══ Material for the task

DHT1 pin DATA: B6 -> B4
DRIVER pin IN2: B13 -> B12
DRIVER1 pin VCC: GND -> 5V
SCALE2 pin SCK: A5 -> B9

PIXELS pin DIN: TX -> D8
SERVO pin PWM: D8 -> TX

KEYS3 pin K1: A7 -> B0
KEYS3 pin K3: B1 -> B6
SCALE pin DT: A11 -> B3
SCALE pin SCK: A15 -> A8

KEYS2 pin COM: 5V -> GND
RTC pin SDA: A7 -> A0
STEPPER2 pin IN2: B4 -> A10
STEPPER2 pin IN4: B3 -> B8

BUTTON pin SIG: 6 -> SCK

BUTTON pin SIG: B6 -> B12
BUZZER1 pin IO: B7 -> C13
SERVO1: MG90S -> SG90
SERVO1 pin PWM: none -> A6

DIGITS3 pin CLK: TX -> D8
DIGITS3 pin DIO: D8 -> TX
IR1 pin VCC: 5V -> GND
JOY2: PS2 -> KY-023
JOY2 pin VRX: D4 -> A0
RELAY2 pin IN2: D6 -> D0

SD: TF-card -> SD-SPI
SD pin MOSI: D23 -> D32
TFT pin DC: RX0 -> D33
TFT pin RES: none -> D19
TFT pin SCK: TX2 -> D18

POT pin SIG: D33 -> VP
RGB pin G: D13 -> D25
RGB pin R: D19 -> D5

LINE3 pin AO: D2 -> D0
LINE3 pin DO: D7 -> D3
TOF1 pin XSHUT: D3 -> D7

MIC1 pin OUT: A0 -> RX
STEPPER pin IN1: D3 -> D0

════

Task directions –
Going through the material, count each line that carries the word "none", and output only that count.

Reply to the exercise –
2